EXERCISE
Exact repetition, please: start with the line where "- → sombrero (marrón) <160 353>" appears and stop after the final line of the records.

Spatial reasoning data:

'''

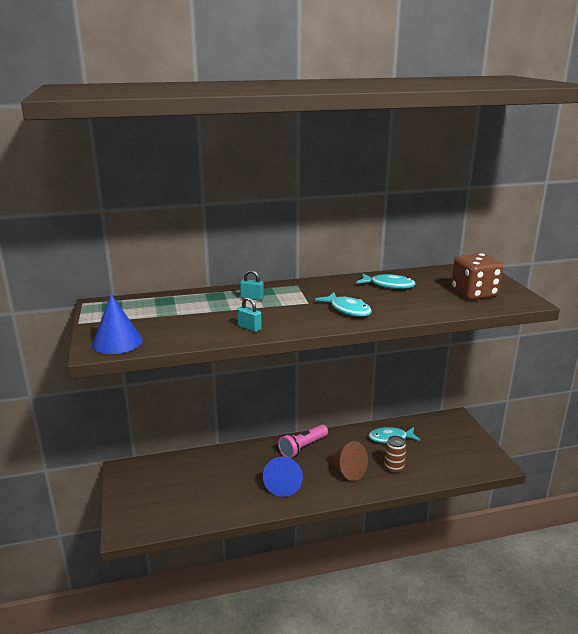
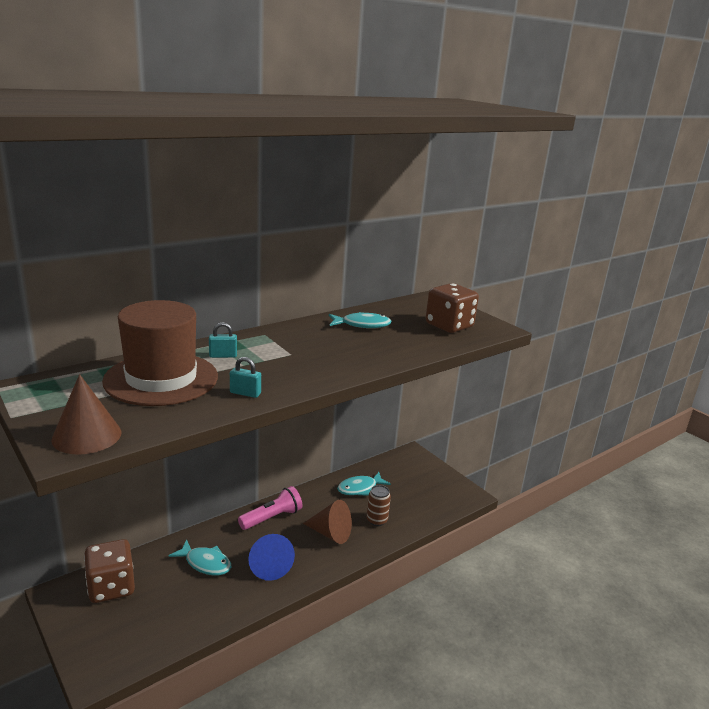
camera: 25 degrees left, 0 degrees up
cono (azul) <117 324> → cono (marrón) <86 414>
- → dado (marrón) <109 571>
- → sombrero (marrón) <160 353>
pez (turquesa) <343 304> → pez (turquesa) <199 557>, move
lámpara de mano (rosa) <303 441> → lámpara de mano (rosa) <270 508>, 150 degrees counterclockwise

'''

OUTPUT BELOW
- → sombrero (marrón) <160 353>
pez (turquesa) <343 304> → pez (turquesa) <199 557>, move
lámpara de mano (rosa) <303 441> → lámpara de mano (rosa) <270 508>, 150 degrees counterclockwise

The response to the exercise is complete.